Problem to solve =>
With the pictures excluded, reproduce all of the data exactly.

Data entries

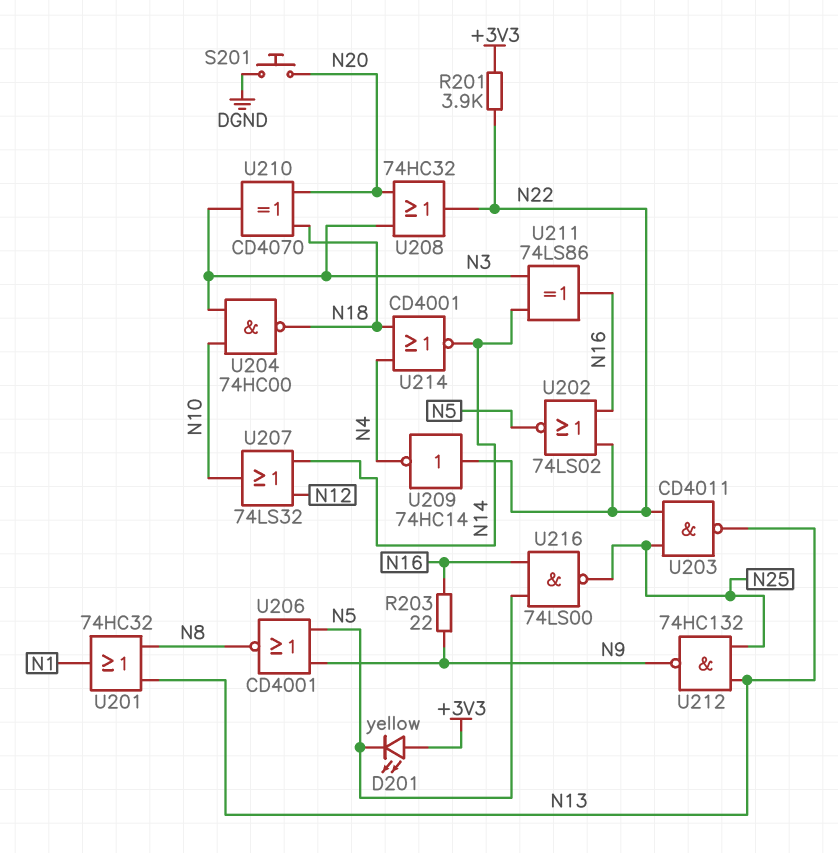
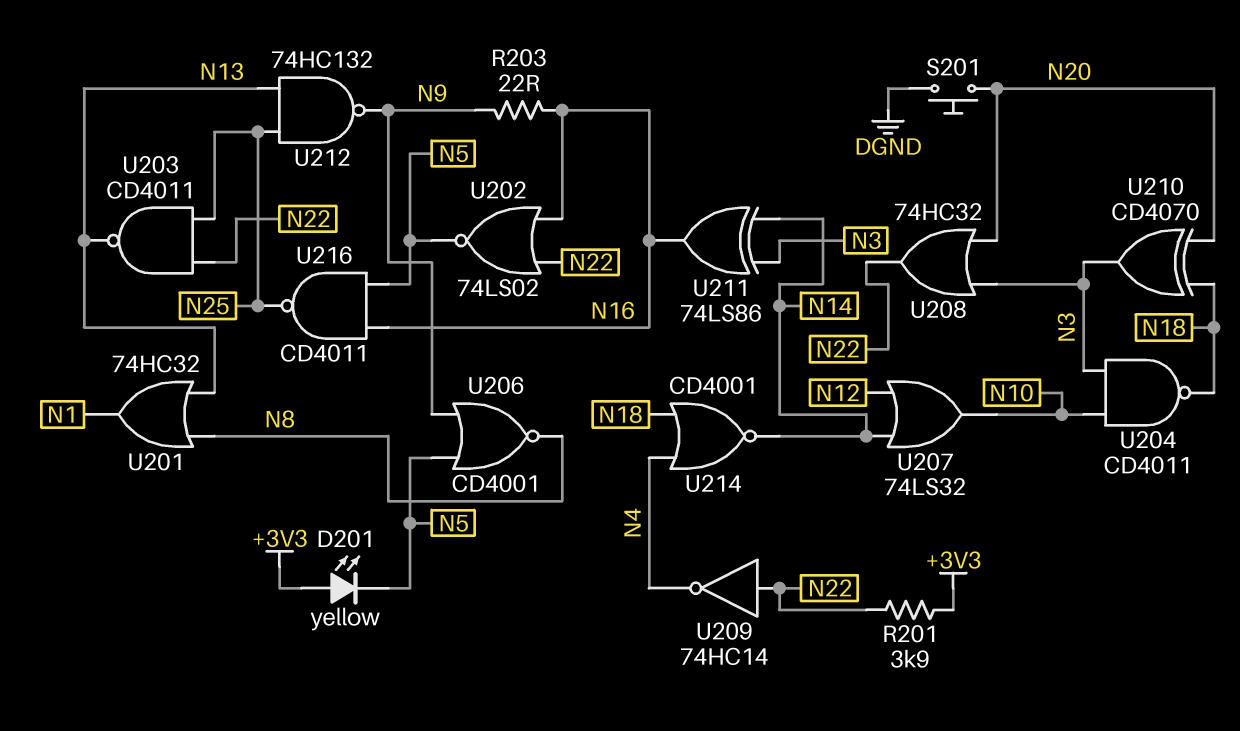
U204: NAND 74HC00 (in N3, in N10, out N18) -> NAND CD4011 (in N3, in N10, out N18)
U216: NAND 74LS00 (in N5, in N16, out N25) -> NAND CD4011 (in N5, in N16, out N25)

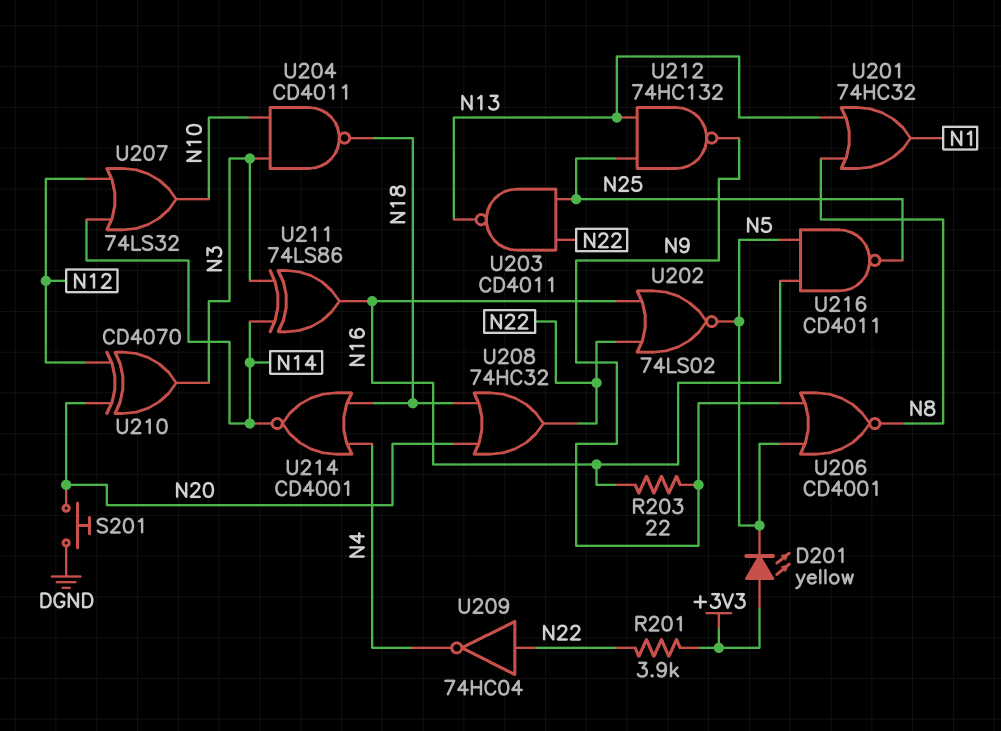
U208: OR 74HC32 (in N3, in N20, out N22) -> OR 74HC32 (in N18, in N20, out N22)
U209: NOT 74HC14 (in N22, out N4) -> NOT 74HC04 (in N22, out N4)
U210: XOR CD4070 (in N18, in N20, out N3) -> XOR CD4070 (in N12, in N20, out N3)

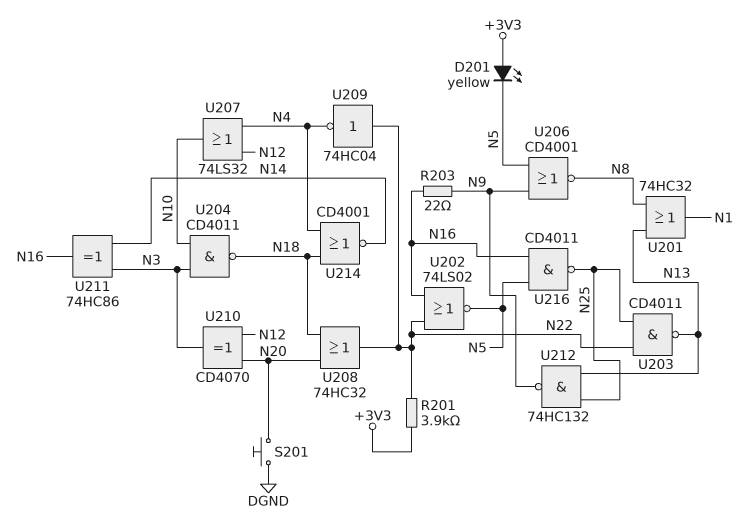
U207: OR 74LS32 (in N12, in N14, out N10) -> OR 74LS32 (in N4, in N12, out N10)
U211: XOR 74LS86 (in N3, in N14, out N16) -> XOR 74HC86 (in N3, in N14, out N16)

Output of the exercise =>
U204: NAND 74HC00 (in N3, in N10, out N18) -> NAND CD4011 (in N3, in N10, out N18)
U216: NAND 74LS00 (in N5, in N16, out N25) -> NAND CD4011 (in N5, in N16, out N25)

U208: OR 74HC32 (in N3, in N20, out N22) -> OR 74HC32 (in N18, in N20, out N22)
U209: NOT 74HC14 (in N22, out N4) -> NOT 74HC04 (in N22, out N4)
U210: XOR CD4070 (in N18, in N20, out N3) -> XOR CD4070 (in N12, in N20, out N3)

U207: OR 74LS32 (in N12, in N14, out N10) -> OR 74LS32 (in N4, in N12, out N10)
U211: XOR 74LS86 (in N3, in N14, out N16) -> XOR 74HC86 (in N3, in N14, out N16)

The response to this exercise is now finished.